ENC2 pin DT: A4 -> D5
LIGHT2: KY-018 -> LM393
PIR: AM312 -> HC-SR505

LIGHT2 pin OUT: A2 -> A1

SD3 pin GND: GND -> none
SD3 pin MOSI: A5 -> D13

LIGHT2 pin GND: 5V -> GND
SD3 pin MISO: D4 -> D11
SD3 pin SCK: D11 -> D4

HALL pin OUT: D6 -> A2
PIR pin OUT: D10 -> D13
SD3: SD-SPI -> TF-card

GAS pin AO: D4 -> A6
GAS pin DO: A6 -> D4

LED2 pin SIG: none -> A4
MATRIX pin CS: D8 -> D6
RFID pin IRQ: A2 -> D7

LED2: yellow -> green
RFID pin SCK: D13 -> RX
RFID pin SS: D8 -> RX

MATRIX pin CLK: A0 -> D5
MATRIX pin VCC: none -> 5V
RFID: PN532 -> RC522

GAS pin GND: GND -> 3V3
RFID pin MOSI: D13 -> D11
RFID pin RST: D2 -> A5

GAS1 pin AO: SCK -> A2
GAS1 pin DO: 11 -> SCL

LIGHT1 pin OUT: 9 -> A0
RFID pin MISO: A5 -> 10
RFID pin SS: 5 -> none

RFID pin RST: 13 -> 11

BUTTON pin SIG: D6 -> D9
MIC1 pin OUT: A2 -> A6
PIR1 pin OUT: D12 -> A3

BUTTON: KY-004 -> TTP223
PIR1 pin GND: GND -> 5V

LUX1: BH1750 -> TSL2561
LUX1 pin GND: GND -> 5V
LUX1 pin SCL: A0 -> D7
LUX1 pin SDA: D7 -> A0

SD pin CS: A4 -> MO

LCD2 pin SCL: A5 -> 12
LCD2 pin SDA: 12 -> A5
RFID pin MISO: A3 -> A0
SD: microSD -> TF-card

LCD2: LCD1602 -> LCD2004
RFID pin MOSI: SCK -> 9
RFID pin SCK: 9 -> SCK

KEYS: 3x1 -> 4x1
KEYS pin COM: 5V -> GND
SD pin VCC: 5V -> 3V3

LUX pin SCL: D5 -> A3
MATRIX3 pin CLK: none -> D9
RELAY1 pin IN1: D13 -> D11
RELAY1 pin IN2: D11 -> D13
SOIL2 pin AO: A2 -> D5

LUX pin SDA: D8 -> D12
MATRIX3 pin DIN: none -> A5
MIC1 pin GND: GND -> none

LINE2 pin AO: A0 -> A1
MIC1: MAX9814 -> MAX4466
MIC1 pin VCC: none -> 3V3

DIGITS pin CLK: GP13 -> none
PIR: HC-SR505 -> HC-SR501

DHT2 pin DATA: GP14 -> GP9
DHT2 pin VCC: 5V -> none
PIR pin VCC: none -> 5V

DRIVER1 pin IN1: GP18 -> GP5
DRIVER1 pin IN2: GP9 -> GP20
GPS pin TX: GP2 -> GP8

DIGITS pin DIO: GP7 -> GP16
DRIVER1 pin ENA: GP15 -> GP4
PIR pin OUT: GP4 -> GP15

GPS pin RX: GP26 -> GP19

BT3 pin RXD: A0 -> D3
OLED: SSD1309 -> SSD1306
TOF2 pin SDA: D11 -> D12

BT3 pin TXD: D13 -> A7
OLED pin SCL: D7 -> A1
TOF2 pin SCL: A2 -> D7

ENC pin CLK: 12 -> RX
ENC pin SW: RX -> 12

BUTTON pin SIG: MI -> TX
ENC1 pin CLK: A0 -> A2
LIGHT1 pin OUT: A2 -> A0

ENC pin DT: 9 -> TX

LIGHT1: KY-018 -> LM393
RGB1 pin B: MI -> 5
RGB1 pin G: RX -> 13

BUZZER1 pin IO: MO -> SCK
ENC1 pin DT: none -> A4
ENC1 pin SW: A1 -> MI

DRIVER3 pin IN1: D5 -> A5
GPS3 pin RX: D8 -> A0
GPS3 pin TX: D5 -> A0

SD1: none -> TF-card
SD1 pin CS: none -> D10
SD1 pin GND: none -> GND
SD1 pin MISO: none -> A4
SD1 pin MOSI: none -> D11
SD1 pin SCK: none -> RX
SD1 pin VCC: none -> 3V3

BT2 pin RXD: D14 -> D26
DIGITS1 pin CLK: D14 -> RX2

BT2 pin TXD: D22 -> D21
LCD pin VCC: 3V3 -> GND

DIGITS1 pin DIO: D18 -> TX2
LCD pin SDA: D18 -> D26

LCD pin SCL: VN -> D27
◆ ◆ ◆ ◆
EXERCISE INSTRUCTIONS - From the first line to the last, transcribe the records exactly.

RESPONSE TO THIS TASK -
ENC2 pin DT: A4 -> D5
LIGHT2: KY-018 -> LM393
PIR: AM312 -> HC-SR505

LIGHT2 pin OUT: A2 -> A1

SD3 pin GND: GND -> none
SD3 pin MOSI: A5 -> D13

LIGHT2 pin GND: 5V -> GND
SD3 pin MISO: D4 -> D11
SD3 pin SCK: D11 -> D4

HALL pin OUT: D6 -> A2
PIR pin OUT: D10 -> D13
SD3: SD-SPI -> TF-card

GAS pin AO: D4 -> A6
GAS pin DO: A6 -> D4

LED2 pin SIG: none -> A4
MATRIX pin CS: D8 -> D6
RFID pin IRQ: A2 -> D7

LED2: yellow -> green
RFID pin SCK: D13 -> RX
RFID pin SS: D8 -> RX

MATRIX pin CLK: A0 -> D5
MATRIX pin VCC: none -> 5V
RFID: PN532 -> RC522

GAS pin GND: GND -> 3V3
RFID pin MOSI: D13 -> D11
RFID pin RST: D2 -> A5

GAS1 pin AO: SCK -> A2
GAS1 pin DO: 11 -> SCL

LIGHT1 pin OUT: 9 -> A0
RFID pin MISO: A5 -> 10
RFID pin SS: 5 -> none

RFID pin RST: 13 -> 11

BUTTON pin SIG: D6 -> D9
MIC1 pin OUT: A2 -> A6
PIR1 pin OUT: D12 -> A3

BUTTON: KY-004 -> TTP223
PIR1 pin GND: GND -> 5V

LUX1: BH1750 -> TSL2561
LUX1 pin GND: GND -> 5V
LUX1 pin SCL: A0 -> D7
LUX1 pin SDA: D7 -> A0

SD pin CS: A4 -> MO

LCD2 pin SCL: A5 -> 12
LCD2 pin SDA: 12 -> A5
RFID pin MISO: A3 -> A0
SD: microSD -> TF-card

LCD2: LCD1602 -> LCD2004
RFID pin MOSI: SCK -> 9
RFID pin SCK: 9 -> SCK

KEYS: 3x1 -> 4x1
KEYS pin COM: 5V -> GND
SD pin VCC: 5V -> 3V3

LUX pin SCL: D5 -> A3
MATRIX3 pin CLK: none -> D9
RELAY1 pin IN1: D13 -> D11
RELAY1 pin IN2: D11 -> D13
SOIL2 pin AO: A2 -> D5

LUX pin SDA: D8 -> D12
MATRIX3 pin DIN: none -> A5
MIC1 pin GND: GND -> none

LINE2 pin AO: A0 -> A1
MIC1: MAX9814 -> MAX4466
MIC1 pin VCC: none -> 3V3

DIGITS pin CLK: GP13 -> none
PIR: HC-SR505 -> HC-SR501

DHT2 pin DATA: GP14 -> GP9
DHT2 pin VCC: 5V -> none
PIR pin VCC: none -> 5V

DRIVER1 pin IN1: GP18 -> GP5
DRIVER1 pin IN2: GP9 -> GP20
GPS pin TX: GP2 -> GP8

DIGITS pin DIO: GP7 -> GP16
DRIVER1 pin ENA: GP15 -> GP4
PIR pin OUT: GP4 -> GP15

GPS pin RX: GP26 -> GP19

BT3 pin RXD: A0 -> D3
OLED: SSD1309 -> SSD1306
TOF2 pin SDA: D11 -> D12

BT3 pin TXD: D13 -> A7
OLED pin SCL: D7 -> A1
TOF2 pin SCL: A2 -> D7

ENC pin CLK: 12 -> RX
ENC pin SW: RX -> 12

BUTTON pin SIG: MI -> TX
ENC1 pin CLK: A0 -> A2
LIGHT1 pin OUT: A2 -> A0

ENC pin DT: 9 -> TX

LIGHT1: KY-018 -> LM393
RGB1 pin B: MI -> 5
RGB1 pin G: RX -> 13

BUZZER1 pin IO: MO -> SCK
ENC1 pin DT: none -> A4
ENC1 pin SW: A1 -> MI

DRIVER3 pin IN1: D5 -> A5
GPS3 pin RX: D8 -> A0
GPS3 pin TX: D5 -> A0

SD1: none -> TF-card
SD1 pin CS: none -> D10
SD1 pin GND: none -> GND
SD1 pin MISO: none -> A4
SD1 pin MOSI: none -> D11
SD1 pin SCK: none -> RX
SD1 pin VCC: none -> 3V3

BT2 pin RXD: D14 -> D26
DIGITS1 pin CLK: D14 -> RX2

BT2 pin TXD: D22 -> D21
LCD pin VCC: 3V3 -> GND

DIGITS1 pin DIO: D18 -> TX2
LCD pin SDA: D18 -> D26

LCD pin SCL: VN -> D27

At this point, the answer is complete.